▶ Exercise description
What you return should be the full listing, word for word, without a single image.

——

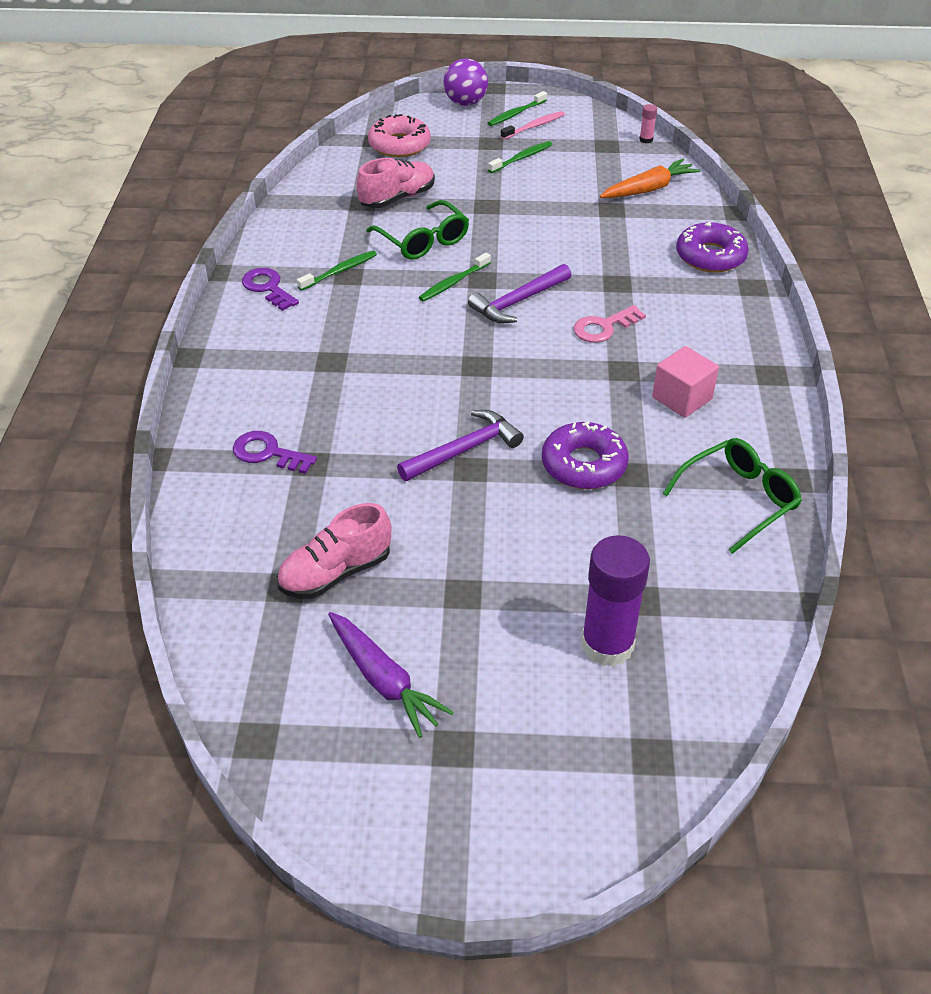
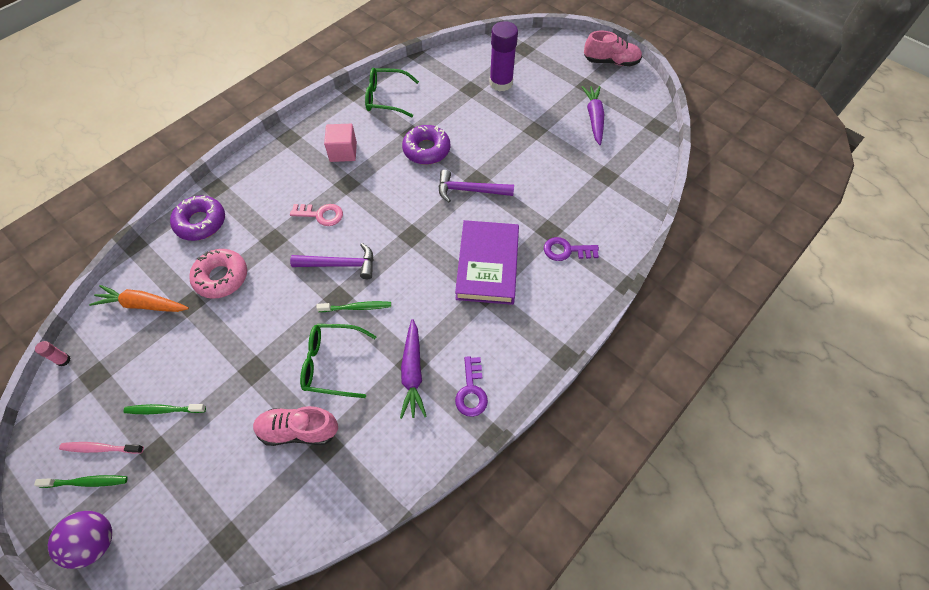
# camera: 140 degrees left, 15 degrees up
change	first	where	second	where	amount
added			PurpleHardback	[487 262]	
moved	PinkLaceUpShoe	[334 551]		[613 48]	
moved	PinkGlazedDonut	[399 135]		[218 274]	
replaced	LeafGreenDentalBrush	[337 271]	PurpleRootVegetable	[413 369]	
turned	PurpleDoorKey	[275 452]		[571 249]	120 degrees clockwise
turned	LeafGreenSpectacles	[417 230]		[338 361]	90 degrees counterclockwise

——

▶ Answer to the exercise
# camera: 140 degrees left, 15 degrees up
change	first	where	second	where	amount
added			PurpleHardback	[487 262]	
moved	PinkLaceUpShoe	[334 551]		[613 48]	
moved	PinkGlazedDonut	[399 135]		[218 274]	
replaced	LeafGreenDentalBrush	[337 271]	PurpleRootVegetable	[413 369]	
turned	PurpleDoorKey	[275 452]		[571 249]	120 degrees clockwise
turned	LeafGreenSpectacles	[417 230]		[338 361]	90 degrees counterclockwise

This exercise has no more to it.